> [REQUIREMENT] Leaving out all pictures, write out word for word the lines from the one containing "white button: 5 -> 2" to the end of the data below.

** Opening DATA EXCERPTS block **

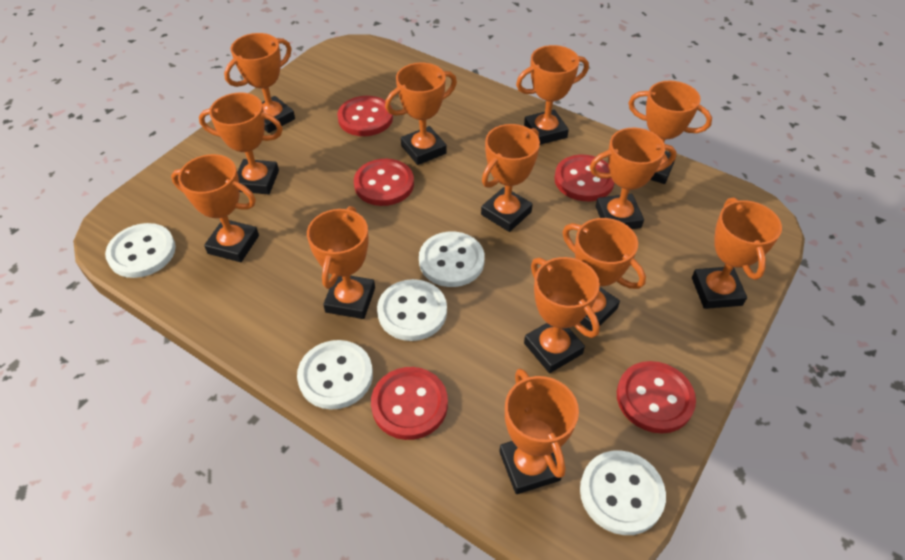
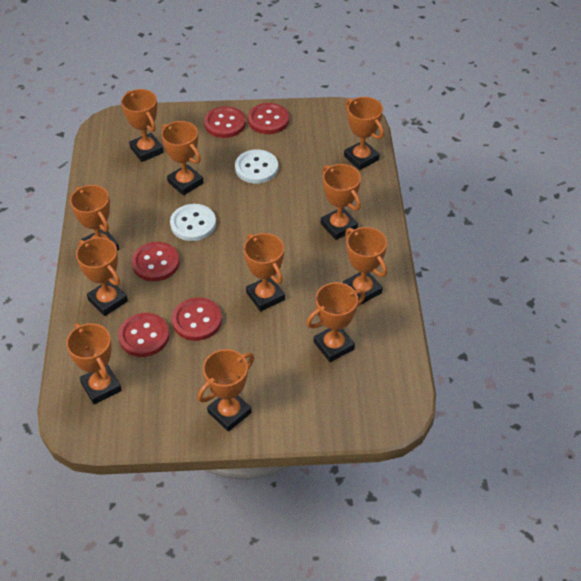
orange trophy: 13 -> 11
white button: 5 -> 2

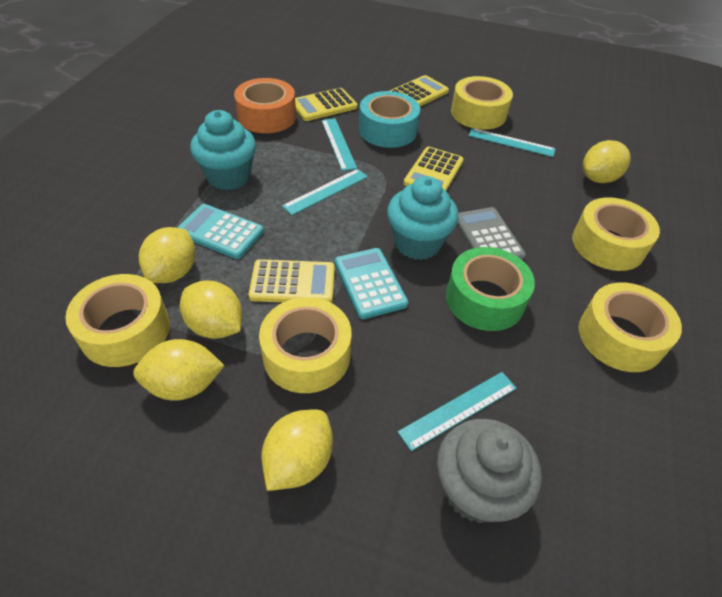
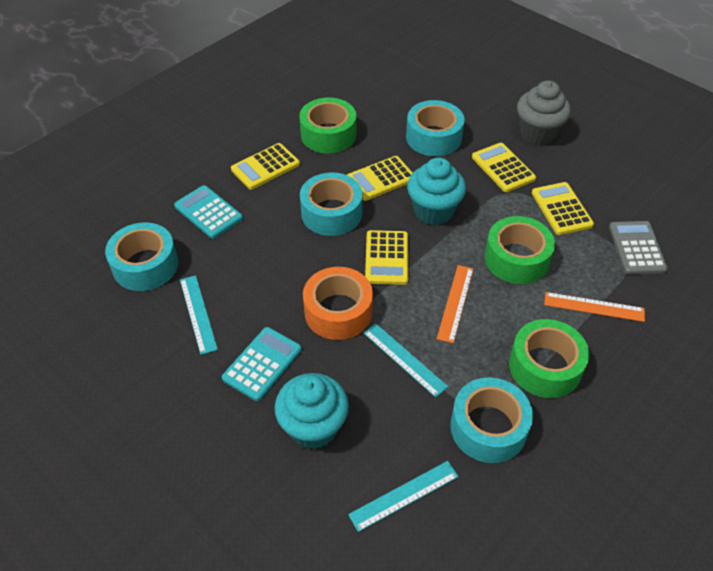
green tape: 1 -> 3
orange ruler: 0 -> 2
turquoise ruler: 4 -> 3
turquoise tape: 1 -> 4
yellow calculator: 4 -> 5
yellow lemon: 5 -> 0
yellow tape: 5 -> 0

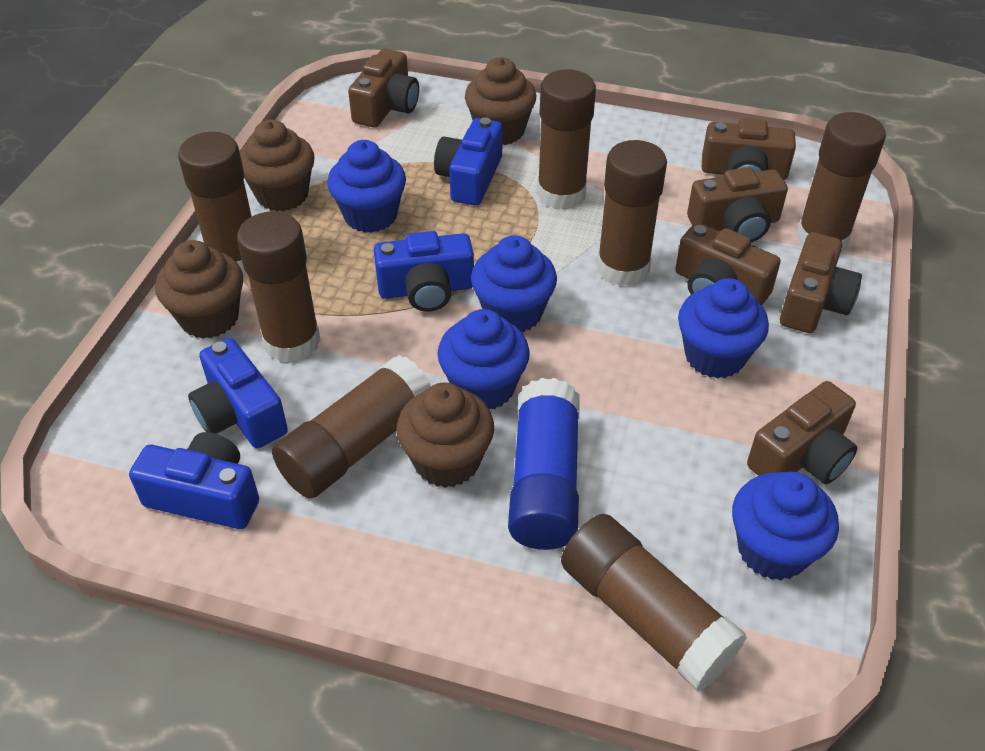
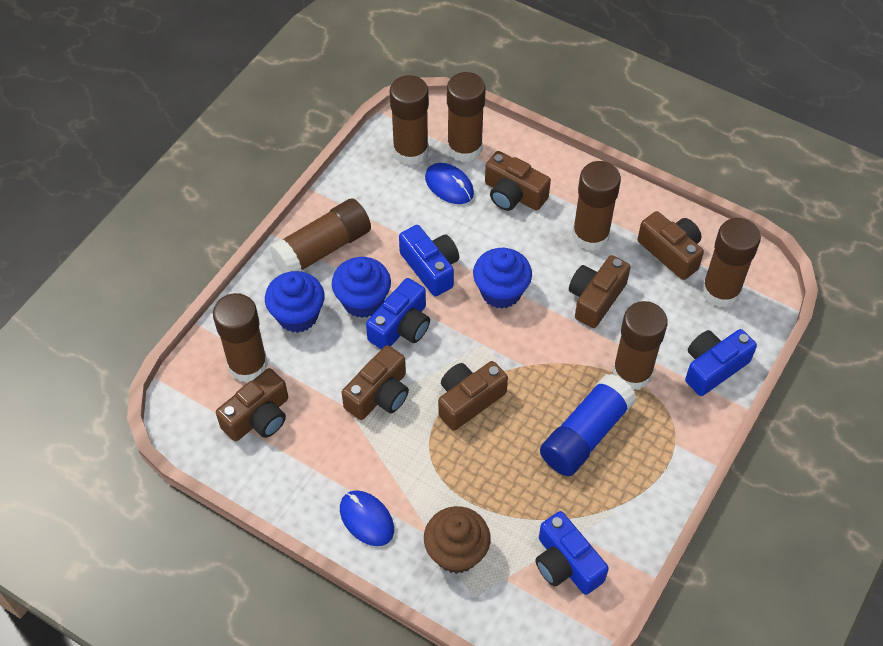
blue cupcake: 5 -> 3
blue mouse: 0 -> 2
brown cupcake: 4 -> 1

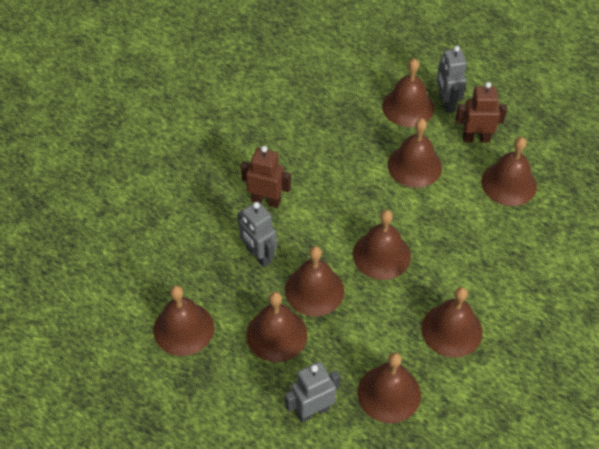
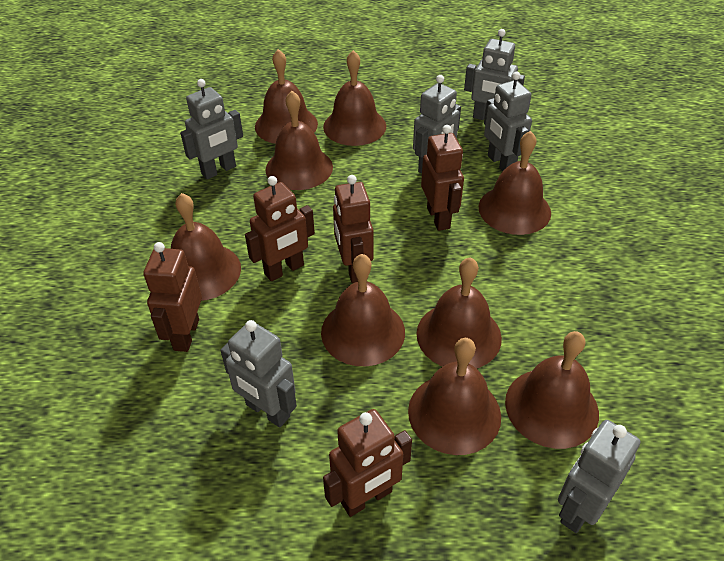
brown robot: 2 -> 5
grey robot: 3 -> 6

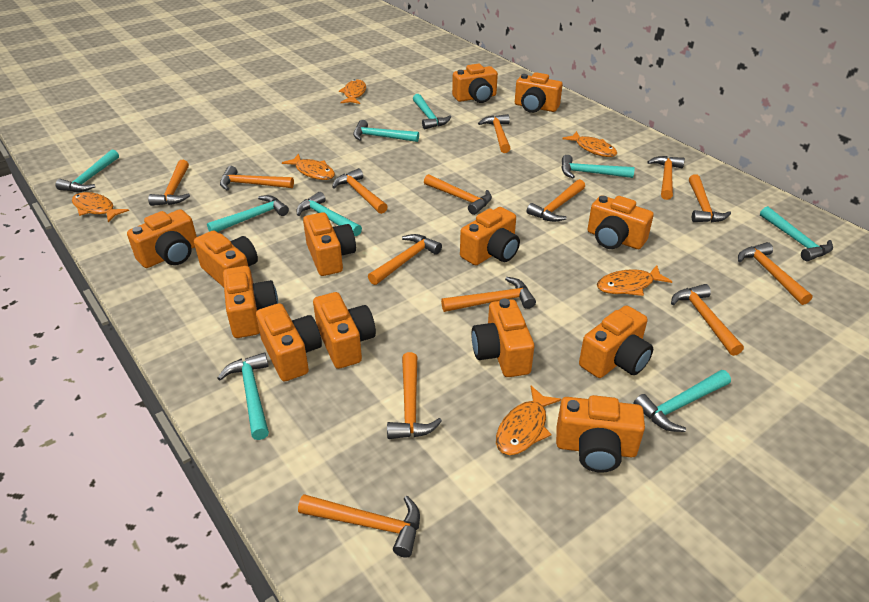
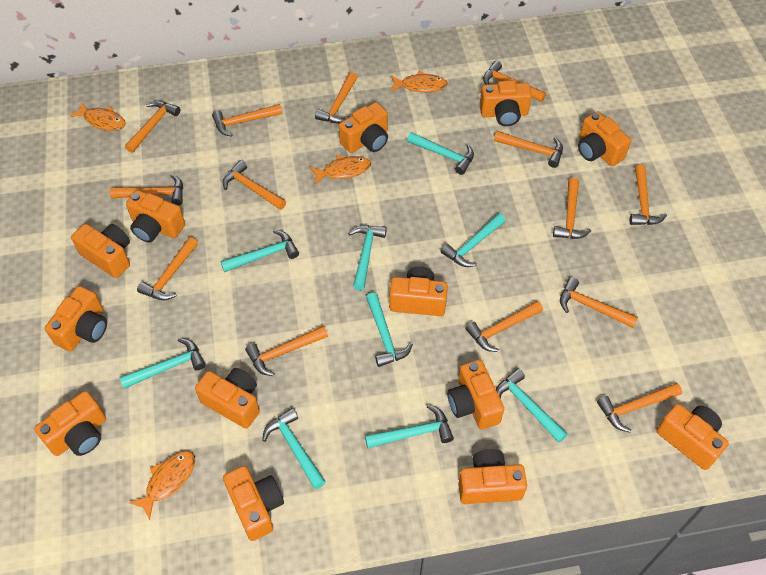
orange fish: 6 -> 4

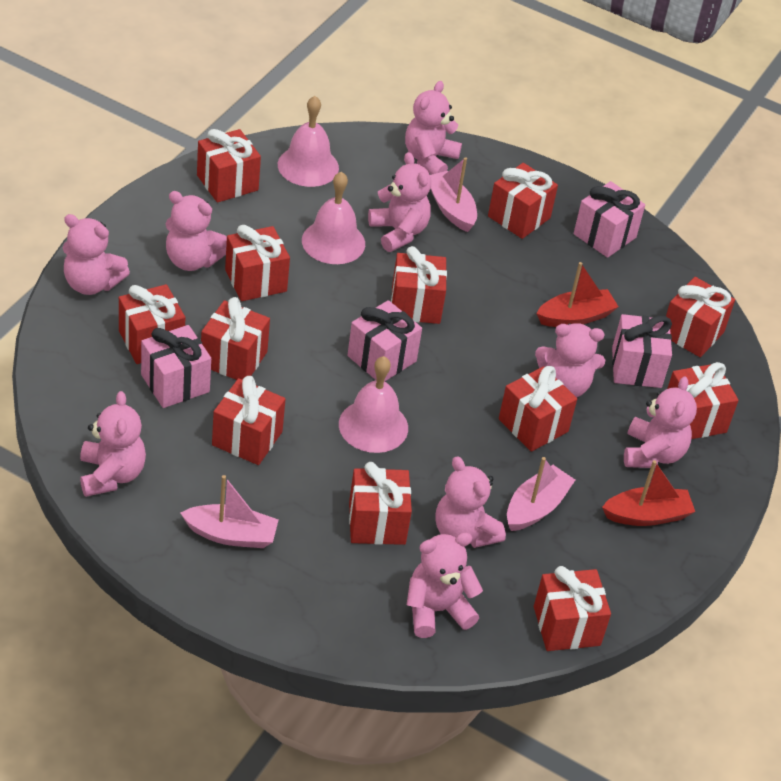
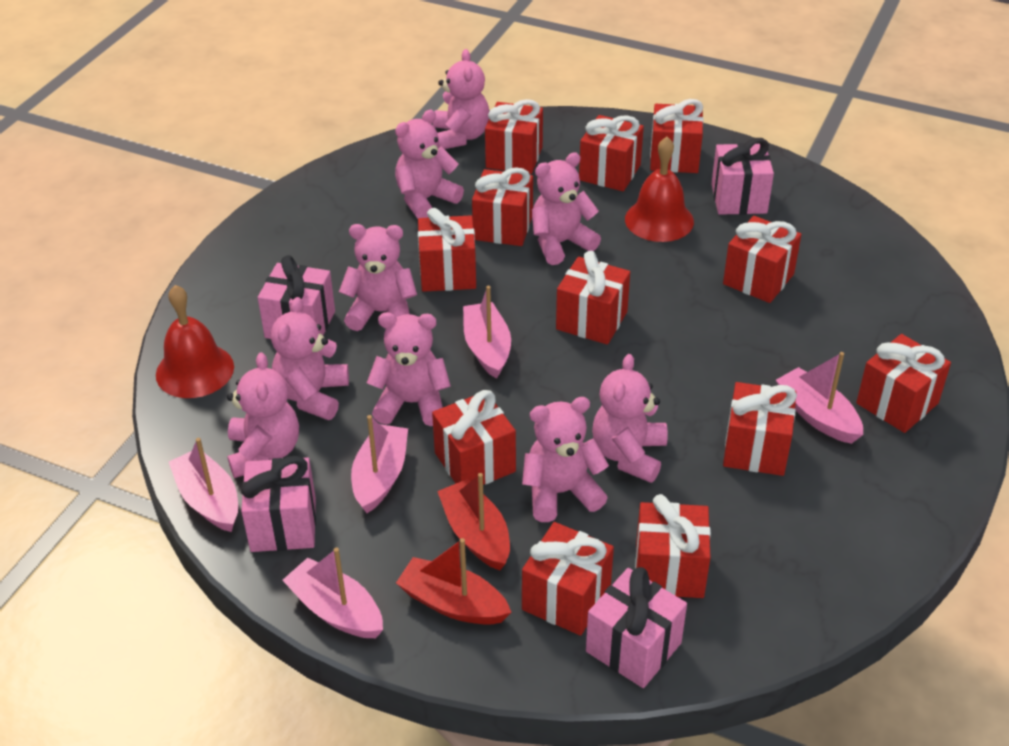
pink bell: 3 -> 0
pink boat: 3 -> 5
red bell: 0 -> 2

** Closing DATA EXCERPTS block **

> [EXERCISE ANSWER]
white button: 5 -> 2

green tape: 1 -> 3
orange ruler: 0 -> 2
turquoise ruler: 4 -> 3
turquoise tape: 1 -> 4
yellow calculator: 4 -> 5
yellow lemon: 5 -> 0
yellow tape: 5 -> 0

blue cupcake: 5 -> 3
blue mouse: 0 -> 2
brown cupcake: 4 -> 1

brown robot: 2 -> 5
grey robot: 3 -> 6

orange fish: 6 -> 4

pink bell: 3 -> 0
pink boat: 3 -> 5
red bell: 0 -> 2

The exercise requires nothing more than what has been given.